[Start of section]
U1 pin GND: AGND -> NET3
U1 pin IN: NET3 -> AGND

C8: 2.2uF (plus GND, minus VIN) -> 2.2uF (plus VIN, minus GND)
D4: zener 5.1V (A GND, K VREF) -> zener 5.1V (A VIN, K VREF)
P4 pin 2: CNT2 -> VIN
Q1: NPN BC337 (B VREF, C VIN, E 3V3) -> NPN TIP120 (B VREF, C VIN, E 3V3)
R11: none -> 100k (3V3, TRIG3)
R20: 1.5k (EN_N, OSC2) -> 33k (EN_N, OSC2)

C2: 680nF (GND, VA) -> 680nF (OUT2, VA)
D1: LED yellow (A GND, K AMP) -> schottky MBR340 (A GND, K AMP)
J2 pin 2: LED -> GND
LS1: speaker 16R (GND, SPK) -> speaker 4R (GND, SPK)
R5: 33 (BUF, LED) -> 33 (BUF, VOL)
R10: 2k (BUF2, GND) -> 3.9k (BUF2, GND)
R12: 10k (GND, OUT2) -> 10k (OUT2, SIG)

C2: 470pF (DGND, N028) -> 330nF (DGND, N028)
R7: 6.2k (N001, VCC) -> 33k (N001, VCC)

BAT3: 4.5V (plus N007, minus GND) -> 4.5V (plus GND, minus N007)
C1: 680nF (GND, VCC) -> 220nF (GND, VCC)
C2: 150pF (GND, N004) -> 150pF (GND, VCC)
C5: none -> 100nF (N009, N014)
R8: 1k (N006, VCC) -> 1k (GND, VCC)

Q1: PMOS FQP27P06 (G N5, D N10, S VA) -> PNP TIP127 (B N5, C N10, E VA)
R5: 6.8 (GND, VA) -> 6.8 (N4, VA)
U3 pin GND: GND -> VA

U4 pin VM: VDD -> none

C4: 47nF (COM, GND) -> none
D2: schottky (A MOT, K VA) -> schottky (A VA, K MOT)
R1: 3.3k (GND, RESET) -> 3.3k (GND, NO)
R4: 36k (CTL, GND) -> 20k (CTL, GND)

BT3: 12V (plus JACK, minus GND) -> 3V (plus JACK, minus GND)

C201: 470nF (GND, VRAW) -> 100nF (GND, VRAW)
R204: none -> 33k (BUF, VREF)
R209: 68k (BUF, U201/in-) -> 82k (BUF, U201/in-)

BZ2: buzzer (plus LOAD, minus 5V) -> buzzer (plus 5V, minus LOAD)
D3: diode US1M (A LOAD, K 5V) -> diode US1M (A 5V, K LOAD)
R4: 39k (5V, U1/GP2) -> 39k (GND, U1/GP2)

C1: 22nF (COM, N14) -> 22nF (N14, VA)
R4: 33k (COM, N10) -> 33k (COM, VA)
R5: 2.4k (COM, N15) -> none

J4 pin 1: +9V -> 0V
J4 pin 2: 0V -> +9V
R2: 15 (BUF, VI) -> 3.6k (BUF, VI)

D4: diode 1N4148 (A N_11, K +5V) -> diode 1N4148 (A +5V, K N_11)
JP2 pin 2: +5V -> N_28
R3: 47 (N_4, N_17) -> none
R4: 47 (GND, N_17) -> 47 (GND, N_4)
[End of section]
• **About this exercise**
Please transcribe every entry above exactly as it appears.

• **Exercise response**
U1 pin GND: AGND -> NET3
U1 pin IN: NET3 -> AGND

C8: 2.2uF (plus GND, minus VIN) -> 2.2uF (plus VIN, minus GND)
D4: zener 5.1V (A GND, K VREF) -> zener 5.1V (A VIN, K VREF)
P4 pin 2: CNT2 -> VIN
Q1: NPN BC337 (B VREF, C VIN, E 3V3) -> NPN TIP120 (B VREF, C VIN, E 3V3)
R11: none -> 100k (3V3, TRIG3)
R20: 1.5k (EN_N, OSC2) -> 33k (EN_N, OSC2)

C2: 680nF (GND, VA) -> 680nF (OUT2, VA)
D1: LED yellow (A GND, K AMP) -> schottky MBR340 (A GND, K AMP)
J2 pin 2: LED -> GND
LS1: speaker 16R (GND, SPK) -> speaker 4R (GND, SPK)
R5: 33 (BUF, LED) -> 33 (BUF, VOL)
R10: 2k (BUF2, GND) -> 3.9k (BUF2, GND)
R12: 10k (GND, OUT2) -> 10k (OUT2, SIG)

C2: 470pF (DGND, N028) -> 330nF (DGND, N028)
R7: 6.2k (N001, VCC) -> 33k (N001, VCC)

BAT3: 4.5V (plus N007, minus GND) -> 4.5V (plus GND, minus N007)
C1: 680nF (GND, VCC) -> 220nF (GND, VCC)
C2: 150pF (GND, N004) -> 150pF (GND, VCC)
C5: none -> 100nF (N009, N014)
R8: 1k (N006, VCC) -> 1k (GND, VCC)

Q1: PMOS FQP27P06 (G N5, D N10, S VA) -> PNP TIP127 (B N5, C N10, E VA)
R5: 6.8 (GND, VA) -> 6.8 (N4, VA)
U3 pin GND: GND -> VA

U4 pin VM: VDD -> none

C4: 47nF (COM, GND) -> none
D2: schottky (A MOT, K VA) -> schottky (A VA, K MOT)
R1: 3.3k (GND, RESET) -> 3.3k (GND, NO)
R4: 36k (CTL, GND) -> 20k (CTL, GND)

BT3: 12V (plus JACK, minus GND) -> 3V (plus JACK, minus GND)

C201: 470nF (GND, VRAW) -> 100nF (GND, VRAW)
R204: none -> 33k (BUF, VREF)
R209: 68k (BUF, U201/in-) -> 82k (BUF, U201/in-)

BZ2: buzzer (plus LOAD, minus 5V) -> buzzer (plus 5V, minus LOAD)
D3: diode US1M (A LOAD, K 5V) -> diode US1M (A 5V, K LOAD)
R4: 39k (5V, U1/GP2) -> 39k (GND, U1/GP2)

C1: 22nF (COM, N14) -> 22nF (N14, VA)
R4: 33k (COM, N10) -> 33k (COM, VA)
R5: 2.4k (COM, N15) -> none

J4 pin 1: +9V -> 0V
J4 pin 2: 0V -> +9V
R2: 15 (BUF, VI) -> 3.6k (BUF, VI)

D4: diode 1N4148 (A N_11, K +5V) -> diode 1N4148 (A +5V, K N_11)
JP2 pin 2: +5V -> N_28
R3: 47 (N_4, N_17) -> none
R4: 47 (GND, N_17) -> 47 (GND, N_4)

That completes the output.